### WORK REQUIRED:
The lines to copy run from the one containing "(588, 324) = (429, 202): none" to the end of the records below; repeat them exactly and include nothing else.

### Scene difference descriptions:
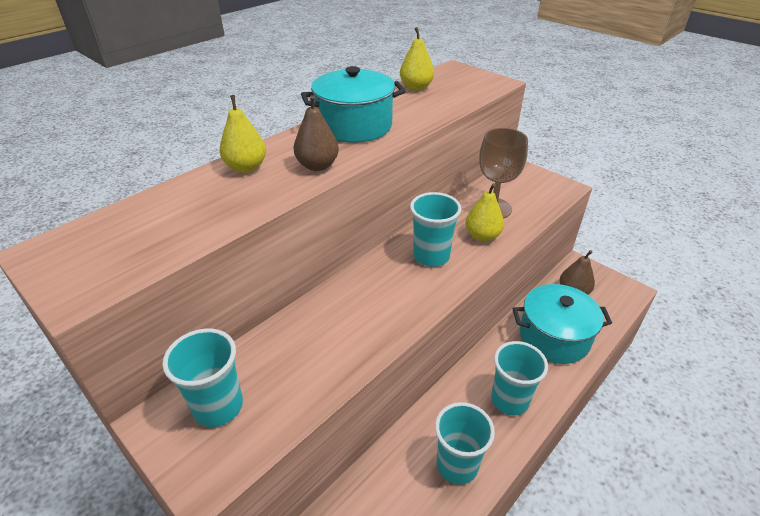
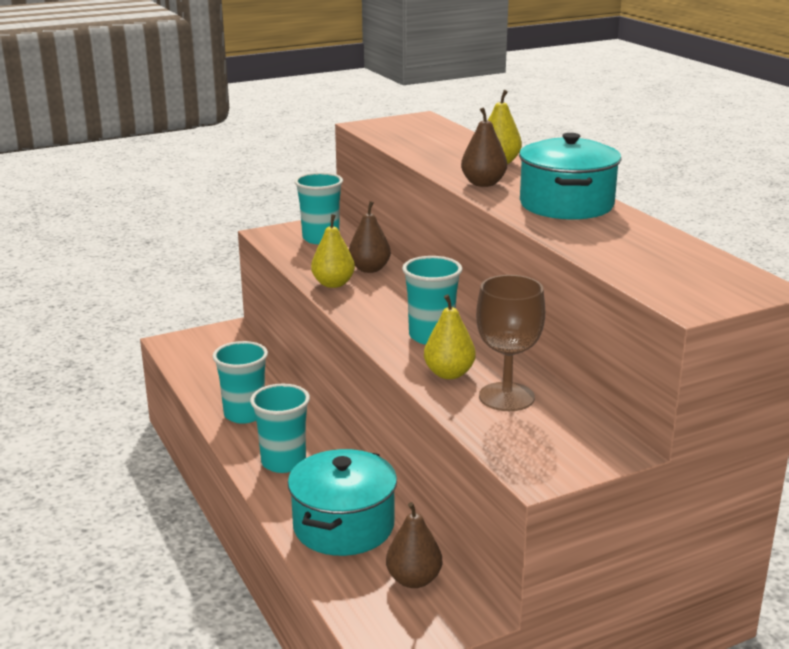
camera: 110 degrees right, 15 degrees down
(306, 330) = (369, 269): none -> brown pear
(416, 87) = (679, 249): yellow pear -> yellow pear (333, 284)

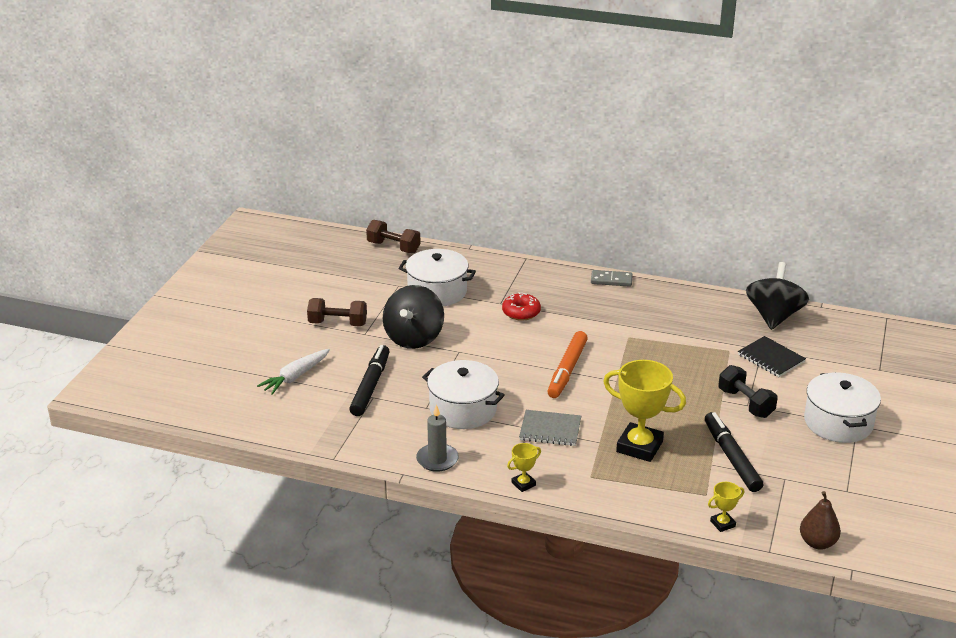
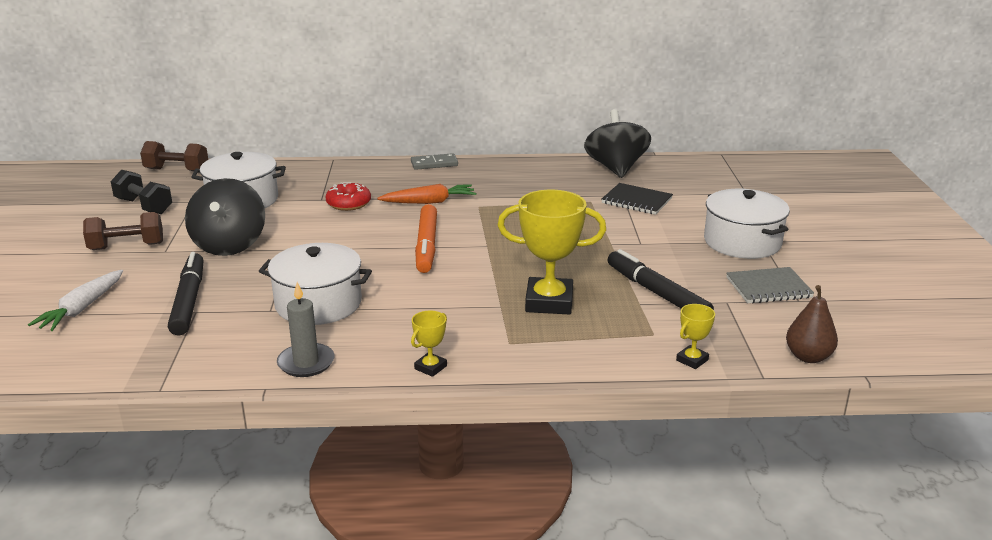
camera: 20 degrees left, 5 degrees down
(550, 430) = (435, 305): grey notebook -> grey notebook (768, 288)
(588, 324) = (429, 202): none -> orange carrot
(745, 403) = (638, 242): black dumbbell -> black dumbbell (144, 206)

### THE ANSWER:
(588, 324) = (429, 202): none -> orange carrot
(745, 403) = (638, 242): black dumbbell -> black dumbbell (144, 206)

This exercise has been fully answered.